Which lines run from the one containing "red rectangle: moved 1 px right, 2 px up" through the end of the entries? Restate them word for word, and only those.

_____

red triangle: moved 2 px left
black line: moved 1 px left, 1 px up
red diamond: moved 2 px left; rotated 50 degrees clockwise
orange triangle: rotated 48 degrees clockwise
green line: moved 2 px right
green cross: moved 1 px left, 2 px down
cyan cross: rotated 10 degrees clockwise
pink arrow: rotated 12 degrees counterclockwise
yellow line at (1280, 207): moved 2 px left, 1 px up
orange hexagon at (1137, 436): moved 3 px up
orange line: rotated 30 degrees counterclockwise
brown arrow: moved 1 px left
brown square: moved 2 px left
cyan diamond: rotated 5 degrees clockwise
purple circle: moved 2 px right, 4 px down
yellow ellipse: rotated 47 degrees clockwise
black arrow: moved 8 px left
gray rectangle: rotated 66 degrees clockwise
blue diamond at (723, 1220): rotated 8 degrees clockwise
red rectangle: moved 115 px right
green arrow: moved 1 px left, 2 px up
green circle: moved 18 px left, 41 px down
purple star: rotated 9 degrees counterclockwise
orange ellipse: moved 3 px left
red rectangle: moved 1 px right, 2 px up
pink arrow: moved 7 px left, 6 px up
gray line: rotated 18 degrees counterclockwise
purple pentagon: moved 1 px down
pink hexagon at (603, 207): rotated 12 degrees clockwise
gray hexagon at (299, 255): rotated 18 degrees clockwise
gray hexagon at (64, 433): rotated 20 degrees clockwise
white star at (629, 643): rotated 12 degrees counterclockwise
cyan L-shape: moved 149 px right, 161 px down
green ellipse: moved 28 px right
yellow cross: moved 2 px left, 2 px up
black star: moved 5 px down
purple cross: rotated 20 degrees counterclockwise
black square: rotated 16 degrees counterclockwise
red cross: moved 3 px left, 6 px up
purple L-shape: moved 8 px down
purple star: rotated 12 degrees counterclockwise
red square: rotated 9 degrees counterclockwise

_____

> **Output for this task**
red rectangle: moved 1 px right, 2 px up
pink arrow: moved 7 px left, 6 px up
gray line: rotated 18 degrees counterclockwise
purple pentagon: moved 1 px down
pink hexagon at (603, 207): rotated 12 degrees clockwise
gray hexagon at (299, 255): rotated 18 degrees clockwise
gray hexagon at (64, 433): rotated 20 degrees clockwise
white star at (629, 643): rotated 12 degrees counterclockwise
cyan L-shape: moved 149 px right, 161 px down
green ellipse: moved 28 px right
yellow cross: moved 2 px left, 2 px up
black star: moved 5 px down
purple cross: rotated 20 degrees counterclockwise
black square: rotated 16 degrees counterclockwise
red cross: moved 3 px left, 6 px up
purple L-shape: moved 8 px down
purple star: rotated 12 degrees counterclockwise
red square: rotated 9 degrees counterclockwise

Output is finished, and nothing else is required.